[PROBLEM REQUIREMENTS]
Here the job is to copy the data exactly and to exclude every image from it.

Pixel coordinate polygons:
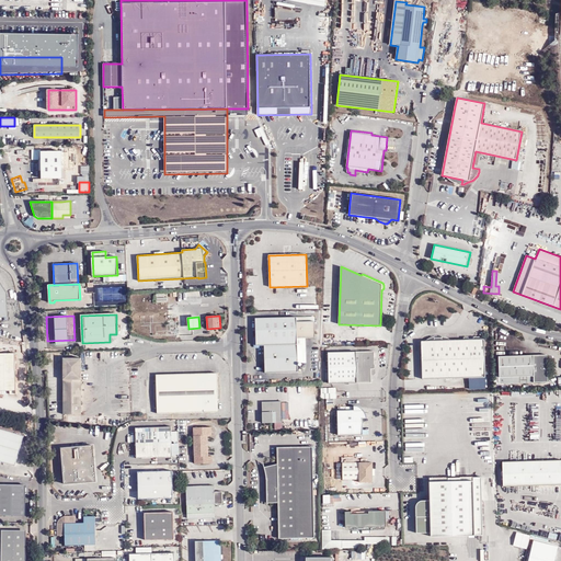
[(264,345),(265,356),(298,355),(297,321),(297,317),(255,318),(256,346),(264,345)]
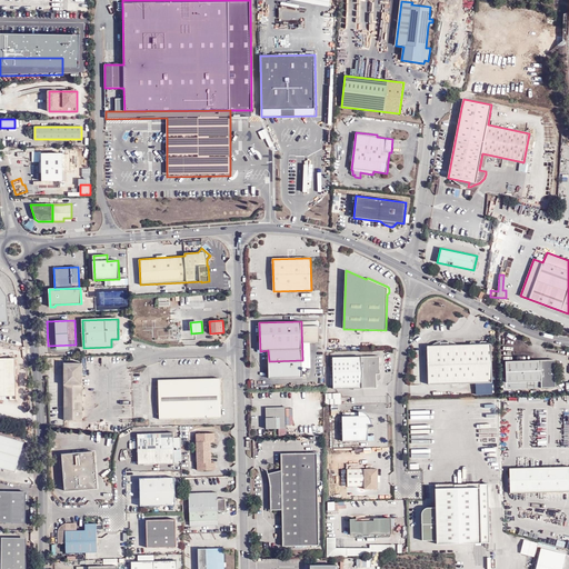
[(301,326),(302,342),(319,342),(319,326),(301,326)]
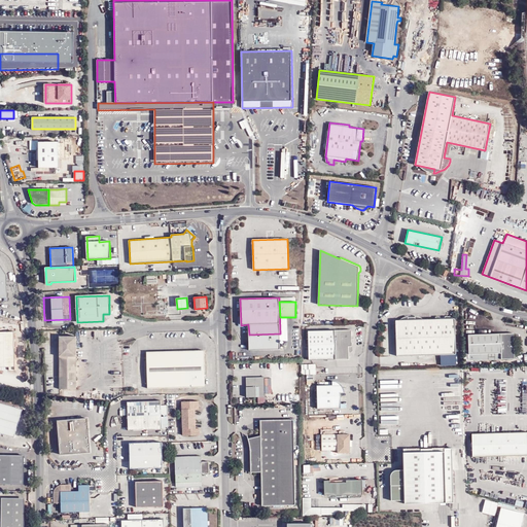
[(405,320),(395,320),(396,356),(441,355),(441,365),(456,365),(455,319),(405,320)]
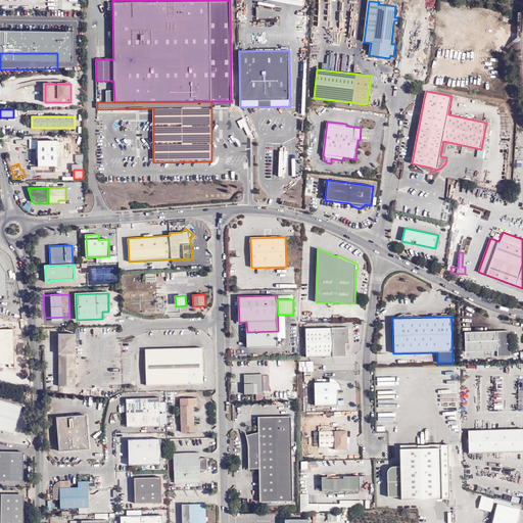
[(305,329),(306,358),(346,357),(346,344),(349,344),(348,328),(305,329)]
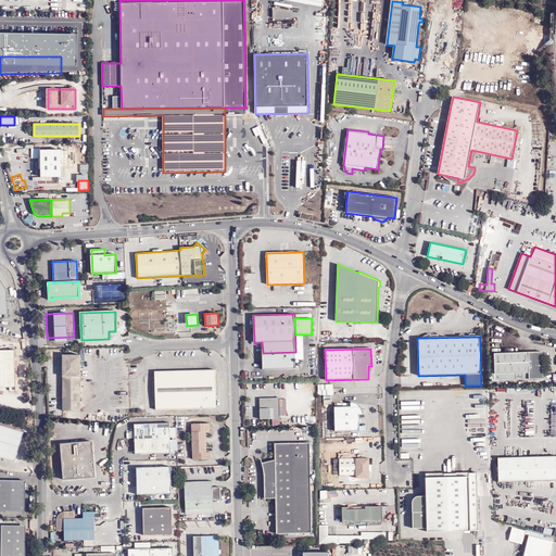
[(14,351),(0,350),(0,391),(3,391),(2,387),(14,387),(14,351)]
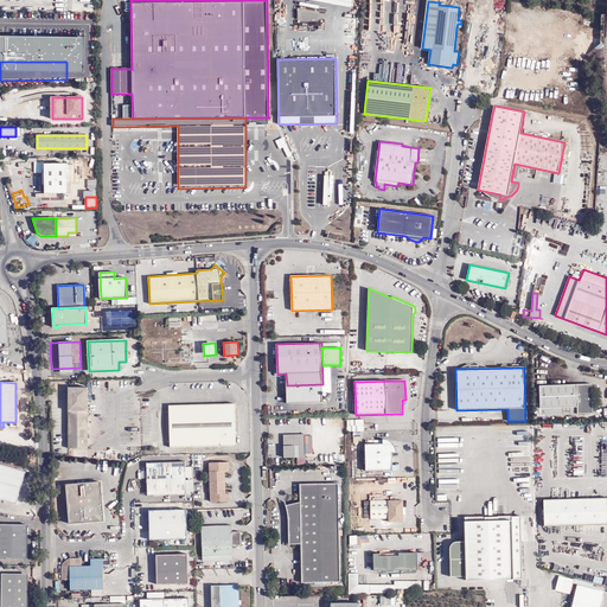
[(323,384),(287,385),(287,403),(323,402),(323,384)]
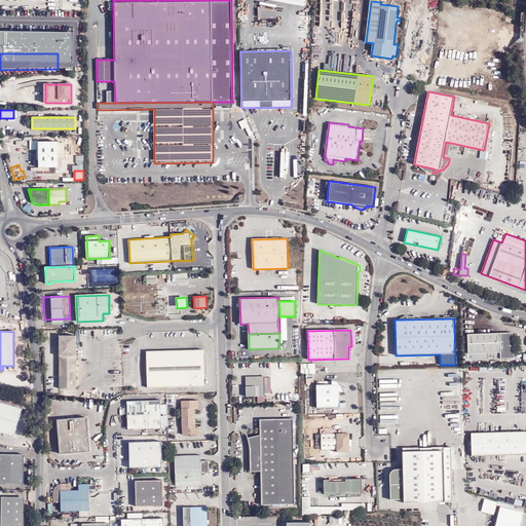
[(467,334),(467,349),(462,349),(462,360),(514,359),(513,333),(467,334)]
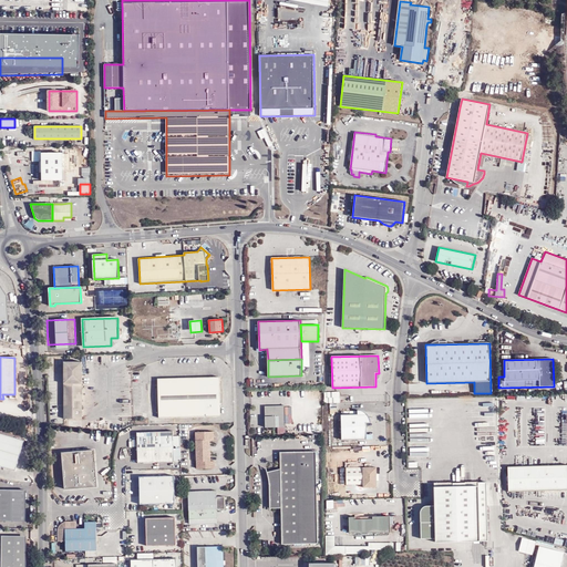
[(82,419),(82,362),(64,362),(64,419),(82,419)]
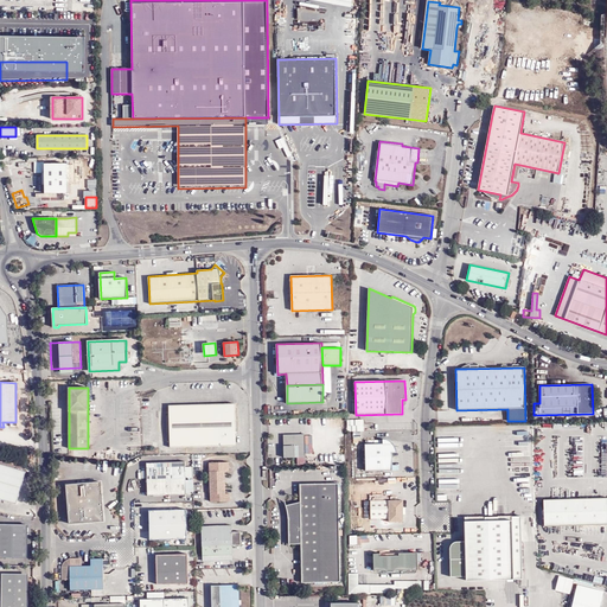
[(235,404),(170,406),(170,447),(236,445),(235,404)]
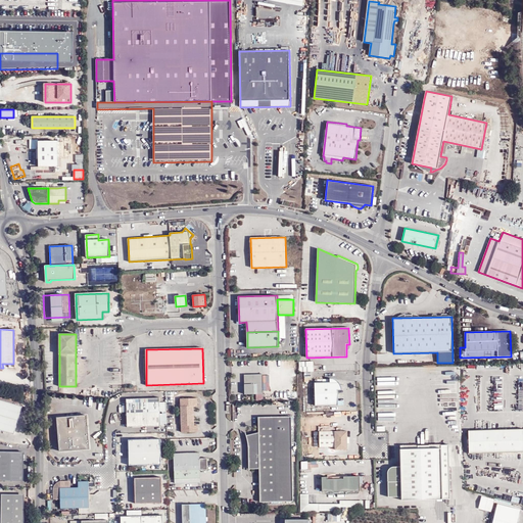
[(244,375),(245,394),(263,394),(263,374),(244,375)]
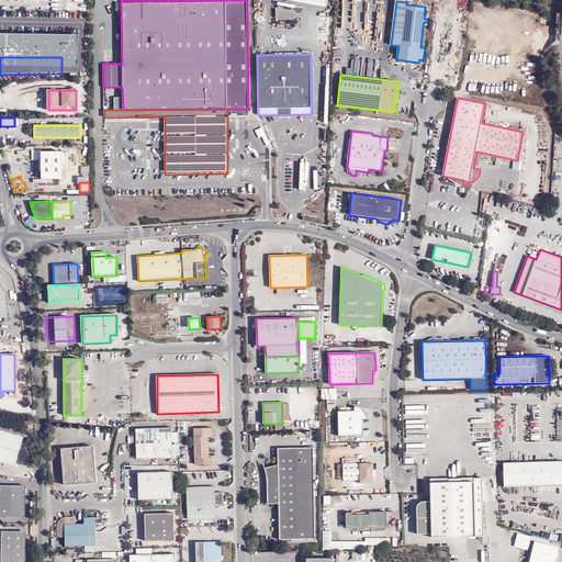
[(368,418),(367,416),(367,414),(366,412),(363,411),(362,408),(360,407),(358,407),(356,406),(355,406),(355,412),(338,412),(339,436),(363,435),(363,419),(368,419),(368,418)]
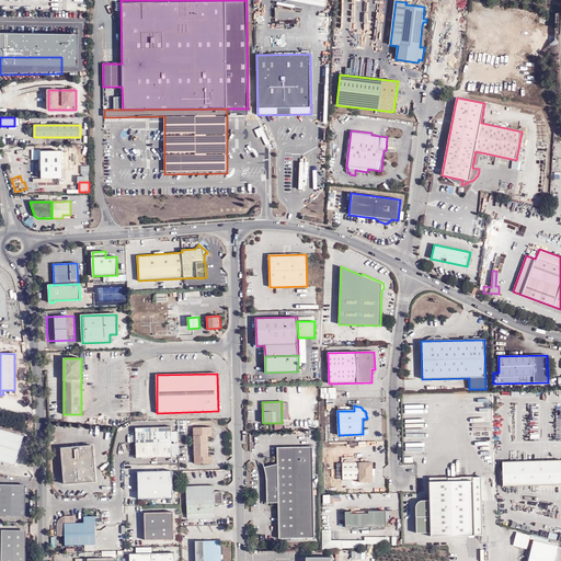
[(136,443),(172,442),(171,431),(171,426),(136,427),(136,443)]
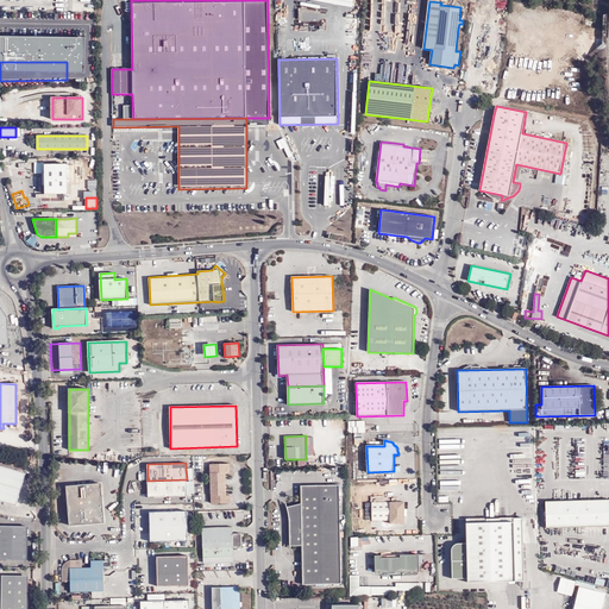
[(230,502),(230,495),(225,495),(225,471),(230,471),(230,464),(209,464),(211,503),(230,502)]
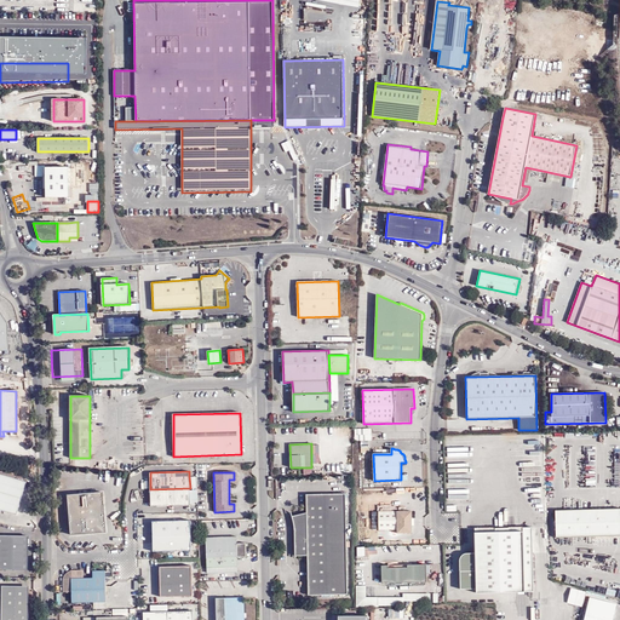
[(0,510),(17,515),(27,482),(0,474),(0,510)]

[OUTPUT OF THE TASK]
[(264,345),(265,356),(298,355),(297,321),(297,317),(255,318),(256,346),(264,345)]
[(301,326),(302,342),(319,342),(319,326),(301,326)]
[(405,320),(395,320),(396,356),(441,355),(441,365),(456,365),(455,319),(405,320)]
[(305,329),(306,358),(346,357),(346,344),(349,344),(348,328),(305,329)]
[(14,351),(0,350),(0,391),(3,391),(2,387),(14,387),(14,351)]
[(323,384),(287,385),(287,403),(323,402),(323,384)]
[(467,334),(467,349),(462,349),(462,360),(514,359),(513,333),(467,334)]
[(82,419),(82,362),(64,362),(64,419),(82,419)]
[(235,404),(170,406),(170,447),(236,445),(235,404)]
[(244,375),(245,394),(263,394),(263,374),(244,375)]
[(368,418),(367,416),(367,414),(366,412),(363,411),(362,408),(360,407),(358,407),(356,406),(355,406),(355,412),(338,412),(339,436),(363,435),(363,419),(368,419),(368,418)]
[(136,443),(172,442),(171,431),(171,426),(136,427),(136,443)]
[(230,502),(230,495),(225,495),(225,471),(230,471),(230,464),(209,464),(211,503),(230,502)]
[(0,510),(17,515),(27,482),(0,474),(0,510)]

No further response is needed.